About this exercise
Every line in the listing below from the one with "recolor | vase" through the one with "delete | banane" is to be reproduced exactly, both ends included; leave out the rest.

The input

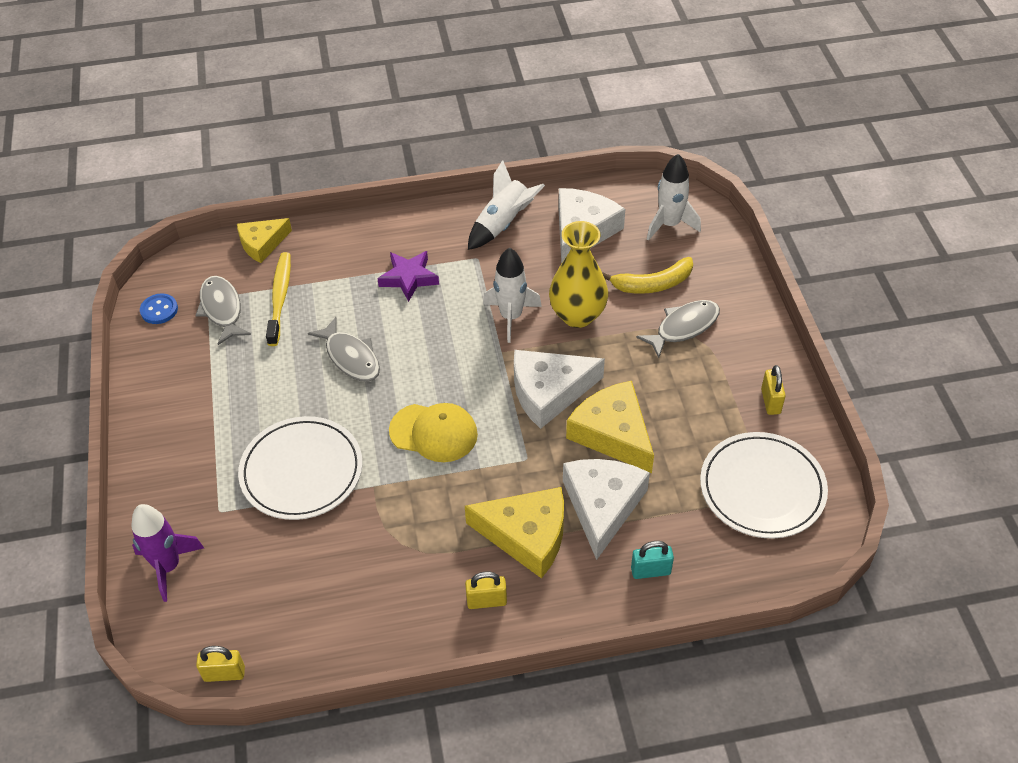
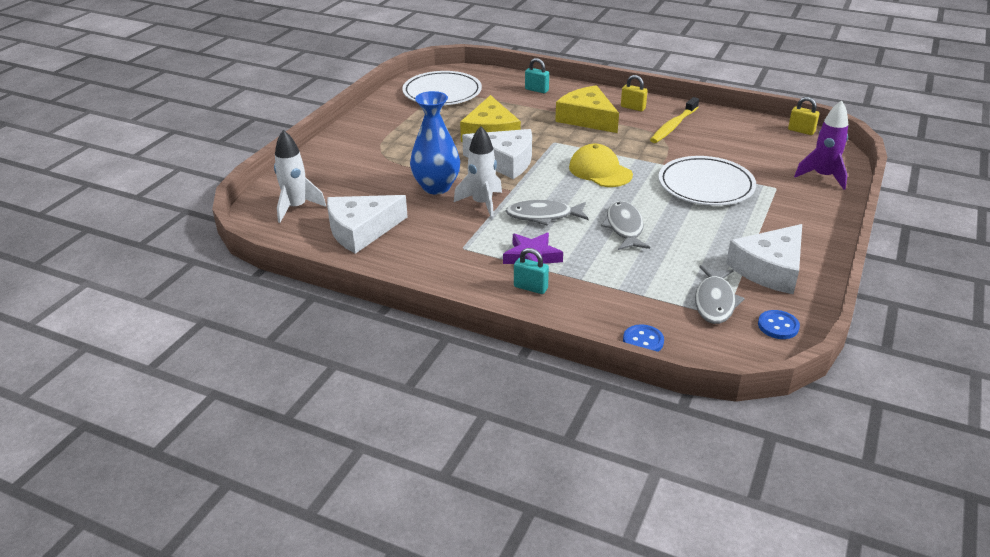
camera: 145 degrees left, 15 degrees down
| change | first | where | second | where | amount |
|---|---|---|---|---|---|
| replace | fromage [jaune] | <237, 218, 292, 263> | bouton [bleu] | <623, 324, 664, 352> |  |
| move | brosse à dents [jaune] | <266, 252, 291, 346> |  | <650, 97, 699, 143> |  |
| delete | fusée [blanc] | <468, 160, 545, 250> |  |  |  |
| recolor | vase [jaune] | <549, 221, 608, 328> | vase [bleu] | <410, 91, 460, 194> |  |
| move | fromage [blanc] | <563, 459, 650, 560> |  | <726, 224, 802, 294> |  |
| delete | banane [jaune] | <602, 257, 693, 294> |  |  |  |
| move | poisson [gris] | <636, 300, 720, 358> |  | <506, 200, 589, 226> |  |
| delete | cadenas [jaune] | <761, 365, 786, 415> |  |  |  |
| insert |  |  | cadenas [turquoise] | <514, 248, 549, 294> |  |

Result of this exercise
| recolor | vase [jaune] | <549, 221, 608, 328> | vase [bleu] | <410, 91, 460, 194> |  |
| move | fromage [blanc] | <563, 459, 650, 560> |  | <726, 224, 802, 294> |  |
| delete | banane [jaune] | <602, 257, 693, 294> |  |  |  |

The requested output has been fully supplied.